Records shown section start
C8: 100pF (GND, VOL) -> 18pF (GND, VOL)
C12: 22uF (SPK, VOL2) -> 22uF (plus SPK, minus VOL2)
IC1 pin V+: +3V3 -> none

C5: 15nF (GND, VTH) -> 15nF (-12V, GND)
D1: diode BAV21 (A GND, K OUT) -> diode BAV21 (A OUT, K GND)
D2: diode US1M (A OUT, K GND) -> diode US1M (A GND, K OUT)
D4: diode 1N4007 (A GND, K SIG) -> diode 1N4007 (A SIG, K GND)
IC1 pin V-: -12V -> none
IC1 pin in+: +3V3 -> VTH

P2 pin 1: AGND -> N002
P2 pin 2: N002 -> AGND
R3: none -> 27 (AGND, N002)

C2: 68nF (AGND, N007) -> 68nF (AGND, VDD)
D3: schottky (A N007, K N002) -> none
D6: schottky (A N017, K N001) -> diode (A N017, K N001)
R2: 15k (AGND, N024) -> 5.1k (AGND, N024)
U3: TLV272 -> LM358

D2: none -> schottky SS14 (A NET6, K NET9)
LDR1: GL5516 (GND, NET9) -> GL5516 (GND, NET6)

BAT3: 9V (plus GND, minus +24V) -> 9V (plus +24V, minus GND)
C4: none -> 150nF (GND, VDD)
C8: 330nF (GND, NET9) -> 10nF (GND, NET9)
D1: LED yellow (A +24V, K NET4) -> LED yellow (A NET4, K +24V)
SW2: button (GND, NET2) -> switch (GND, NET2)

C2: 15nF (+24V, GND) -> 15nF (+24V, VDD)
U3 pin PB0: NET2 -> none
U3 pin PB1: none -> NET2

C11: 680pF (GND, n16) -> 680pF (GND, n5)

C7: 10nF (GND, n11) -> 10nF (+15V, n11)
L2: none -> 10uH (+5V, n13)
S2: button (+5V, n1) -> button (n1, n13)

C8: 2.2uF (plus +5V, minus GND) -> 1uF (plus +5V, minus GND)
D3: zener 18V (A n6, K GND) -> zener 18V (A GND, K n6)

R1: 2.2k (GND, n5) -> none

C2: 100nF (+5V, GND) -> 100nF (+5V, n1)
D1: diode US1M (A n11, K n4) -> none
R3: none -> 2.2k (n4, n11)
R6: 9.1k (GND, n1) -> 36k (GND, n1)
Records shown section end
Problem description:
Leave out every line above except those from the line with "LDR1: GL5516 (GND, NET9)" up to and including the line with "U3 pin PB0: NET2 -> none", and copy those exactly.

Solved problem:
LDR1: GL5516 (GND, NET9) -> GL5516 (GND, NET6)

BAT3: 9V (plus GND, minus +24V) -> 9V (plus +24V, minus GND)
C4: none -> 150nF (GND, VDD)
C8: 330nF (GND, NET9) -> 10nF (GND, NET9)
D1: LED yellow (A +24V, K NET4) -> LED yellow (A NET4, K +24V)
SW2: button (GND, NET2) -> switch (GND, NET2)

C2: 15nF (+24V, GND) -> 15nF (+24V, VDD)
U3 pin PB0: NET2 -> none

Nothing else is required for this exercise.